### Dataset extract
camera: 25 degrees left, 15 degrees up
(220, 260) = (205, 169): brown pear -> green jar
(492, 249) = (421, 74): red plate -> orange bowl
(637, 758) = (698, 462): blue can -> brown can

--

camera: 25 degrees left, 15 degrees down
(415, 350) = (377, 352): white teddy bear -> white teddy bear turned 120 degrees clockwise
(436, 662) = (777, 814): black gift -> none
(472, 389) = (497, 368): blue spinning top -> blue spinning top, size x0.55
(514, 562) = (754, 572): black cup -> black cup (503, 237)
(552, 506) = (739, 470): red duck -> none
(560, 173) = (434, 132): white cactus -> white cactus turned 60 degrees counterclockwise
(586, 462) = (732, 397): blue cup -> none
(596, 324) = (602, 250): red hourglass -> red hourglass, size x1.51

### Assignment
The answer must consist of each line from the data that includes the string "white".

### Exercise result
(415, 350) = (377, 352): white teddy bear -> white teddy bear turned 120 degrees clockwise
(560, 173) = (434, 132): white cactus -> white cactus turned 60 degrees counterclockwise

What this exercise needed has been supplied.